THE TASK: Extract every line of the records that contains the word "arrow", matching case exactly.

EXCERPTED RECORDS:
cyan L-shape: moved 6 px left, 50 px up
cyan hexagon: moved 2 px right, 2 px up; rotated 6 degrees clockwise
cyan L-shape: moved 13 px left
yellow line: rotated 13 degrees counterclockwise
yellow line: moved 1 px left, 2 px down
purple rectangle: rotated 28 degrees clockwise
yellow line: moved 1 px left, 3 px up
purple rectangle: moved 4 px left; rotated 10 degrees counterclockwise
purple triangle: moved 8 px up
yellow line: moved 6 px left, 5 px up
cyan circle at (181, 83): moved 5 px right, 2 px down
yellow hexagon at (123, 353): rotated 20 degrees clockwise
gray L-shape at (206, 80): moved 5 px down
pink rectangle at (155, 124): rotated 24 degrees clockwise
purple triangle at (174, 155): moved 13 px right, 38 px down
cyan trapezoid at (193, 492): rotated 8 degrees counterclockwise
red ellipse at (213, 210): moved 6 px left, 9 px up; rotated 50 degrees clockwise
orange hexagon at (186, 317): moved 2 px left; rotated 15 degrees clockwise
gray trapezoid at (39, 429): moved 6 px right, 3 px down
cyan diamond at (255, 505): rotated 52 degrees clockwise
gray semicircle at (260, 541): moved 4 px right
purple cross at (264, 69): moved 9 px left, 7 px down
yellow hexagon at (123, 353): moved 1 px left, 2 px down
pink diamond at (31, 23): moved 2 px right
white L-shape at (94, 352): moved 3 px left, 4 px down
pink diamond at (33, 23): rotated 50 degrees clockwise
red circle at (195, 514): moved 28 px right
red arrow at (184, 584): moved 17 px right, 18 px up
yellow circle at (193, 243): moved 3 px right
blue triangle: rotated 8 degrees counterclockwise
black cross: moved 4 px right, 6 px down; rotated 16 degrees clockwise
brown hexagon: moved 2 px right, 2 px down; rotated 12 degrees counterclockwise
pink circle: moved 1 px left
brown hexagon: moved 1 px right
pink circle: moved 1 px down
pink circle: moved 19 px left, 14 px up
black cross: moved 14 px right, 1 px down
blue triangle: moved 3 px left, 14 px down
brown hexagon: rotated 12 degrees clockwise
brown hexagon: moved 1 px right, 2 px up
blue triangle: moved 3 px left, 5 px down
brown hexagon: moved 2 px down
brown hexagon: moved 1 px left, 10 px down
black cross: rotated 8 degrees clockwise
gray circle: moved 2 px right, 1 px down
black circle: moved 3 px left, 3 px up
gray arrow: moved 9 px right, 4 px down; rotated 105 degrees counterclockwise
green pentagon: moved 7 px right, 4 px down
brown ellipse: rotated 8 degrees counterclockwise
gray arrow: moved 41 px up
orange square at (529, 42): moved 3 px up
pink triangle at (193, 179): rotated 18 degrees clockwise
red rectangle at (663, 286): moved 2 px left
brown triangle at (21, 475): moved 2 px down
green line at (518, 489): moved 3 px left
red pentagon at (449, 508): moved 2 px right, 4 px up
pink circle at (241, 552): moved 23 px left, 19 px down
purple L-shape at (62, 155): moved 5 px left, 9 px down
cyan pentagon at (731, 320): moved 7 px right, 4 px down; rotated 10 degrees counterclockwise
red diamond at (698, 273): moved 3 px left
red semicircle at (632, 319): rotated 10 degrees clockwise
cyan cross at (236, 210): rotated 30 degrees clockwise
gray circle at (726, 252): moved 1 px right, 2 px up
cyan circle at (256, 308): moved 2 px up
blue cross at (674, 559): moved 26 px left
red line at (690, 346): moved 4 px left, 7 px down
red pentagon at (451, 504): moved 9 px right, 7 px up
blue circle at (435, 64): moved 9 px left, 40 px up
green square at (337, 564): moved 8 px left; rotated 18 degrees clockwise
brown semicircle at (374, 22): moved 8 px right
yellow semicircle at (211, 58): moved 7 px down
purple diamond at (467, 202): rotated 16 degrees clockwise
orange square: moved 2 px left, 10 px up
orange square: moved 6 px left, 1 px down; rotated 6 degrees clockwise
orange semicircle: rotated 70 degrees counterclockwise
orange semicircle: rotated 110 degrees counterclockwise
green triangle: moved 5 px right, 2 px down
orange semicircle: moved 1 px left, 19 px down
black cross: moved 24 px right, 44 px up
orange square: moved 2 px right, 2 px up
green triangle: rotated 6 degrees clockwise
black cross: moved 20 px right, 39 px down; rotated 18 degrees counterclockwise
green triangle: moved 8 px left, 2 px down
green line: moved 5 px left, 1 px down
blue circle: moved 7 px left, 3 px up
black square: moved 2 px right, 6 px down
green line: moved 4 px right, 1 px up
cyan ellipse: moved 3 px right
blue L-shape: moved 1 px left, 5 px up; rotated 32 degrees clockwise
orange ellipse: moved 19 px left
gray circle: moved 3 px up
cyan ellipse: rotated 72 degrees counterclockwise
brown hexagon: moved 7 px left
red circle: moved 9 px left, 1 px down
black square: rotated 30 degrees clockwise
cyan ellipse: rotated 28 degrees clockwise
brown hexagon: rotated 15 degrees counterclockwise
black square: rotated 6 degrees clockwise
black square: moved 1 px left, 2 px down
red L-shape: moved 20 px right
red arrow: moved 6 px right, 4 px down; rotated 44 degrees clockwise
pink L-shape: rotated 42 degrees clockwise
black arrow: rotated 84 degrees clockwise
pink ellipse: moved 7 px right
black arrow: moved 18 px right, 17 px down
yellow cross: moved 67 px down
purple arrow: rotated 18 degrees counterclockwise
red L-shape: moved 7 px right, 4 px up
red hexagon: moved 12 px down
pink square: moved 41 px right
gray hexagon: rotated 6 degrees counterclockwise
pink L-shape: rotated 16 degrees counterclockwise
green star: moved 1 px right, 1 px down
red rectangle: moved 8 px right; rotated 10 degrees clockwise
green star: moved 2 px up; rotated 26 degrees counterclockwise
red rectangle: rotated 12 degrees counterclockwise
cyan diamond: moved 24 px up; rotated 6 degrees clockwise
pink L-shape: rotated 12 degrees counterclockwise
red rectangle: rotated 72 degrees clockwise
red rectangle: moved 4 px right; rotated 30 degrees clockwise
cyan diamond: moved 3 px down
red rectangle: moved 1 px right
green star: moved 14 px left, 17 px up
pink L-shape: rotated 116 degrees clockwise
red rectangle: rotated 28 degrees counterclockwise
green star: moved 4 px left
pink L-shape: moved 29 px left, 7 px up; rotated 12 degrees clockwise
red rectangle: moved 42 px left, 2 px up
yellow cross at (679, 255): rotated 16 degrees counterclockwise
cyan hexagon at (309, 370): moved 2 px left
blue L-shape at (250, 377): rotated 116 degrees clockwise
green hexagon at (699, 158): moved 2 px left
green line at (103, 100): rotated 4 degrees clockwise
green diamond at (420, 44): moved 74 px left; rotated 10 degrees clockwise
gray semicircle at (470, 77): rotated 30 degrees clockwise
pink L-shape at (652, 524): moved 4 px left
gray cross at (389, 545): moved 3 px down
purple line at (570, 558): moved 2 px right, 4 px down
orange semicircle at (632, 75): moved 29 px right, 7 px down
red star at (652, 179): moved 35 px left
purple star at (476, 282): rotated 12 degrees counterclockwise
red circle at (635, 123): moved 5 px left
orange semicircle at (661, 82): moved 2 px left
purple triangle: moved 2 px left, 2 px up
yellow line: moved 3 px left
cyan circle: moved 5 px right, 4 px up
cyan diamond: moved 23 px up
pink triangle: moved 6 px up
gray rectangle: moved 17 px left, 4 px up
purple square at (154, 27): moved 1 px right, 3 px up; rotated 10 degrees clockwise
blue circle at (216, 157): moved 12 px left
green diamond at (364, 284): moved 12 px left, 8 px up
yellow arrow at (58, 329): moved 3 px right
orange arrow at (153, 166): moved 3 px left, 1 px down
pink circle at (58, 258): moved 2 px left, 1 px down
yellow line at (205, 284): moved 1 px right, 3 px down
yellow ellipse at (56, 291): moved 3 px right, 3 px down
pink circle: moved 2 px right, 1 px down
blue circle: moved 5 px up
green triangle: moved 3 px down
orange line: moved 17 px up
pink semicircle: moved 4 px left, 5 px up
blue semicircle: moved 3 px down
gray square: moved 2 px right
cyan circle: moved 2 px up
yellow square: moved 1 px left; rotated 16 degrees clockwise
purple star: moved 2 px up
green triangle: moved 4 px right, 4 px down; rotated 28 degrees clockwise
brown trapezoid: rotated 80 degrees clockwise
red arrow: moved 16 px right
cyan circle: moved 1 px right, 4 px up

COMPLETE OUTPUT:
red arrow at (184, 584): moved 17 px right, 18 px up
gray arrow: moved 9 px right, 4 px down; rotated 105 degrees counterclockwise
gray arrow: moved 41 px up
red arrow: moved 6 px right, 4 px down; rotated 44 degrees clockwise
black arrow: rotated 84 degrees clockwise
black arrow: moved 18 px right, 17 px down
purple arrow: rotated 18 degrees counterclockwise
yellow arrow at (58, 329): moved 3 px right
orange arrow at (153, 166): moved 3 px left, 1 px down
red arrow: moved 16 px right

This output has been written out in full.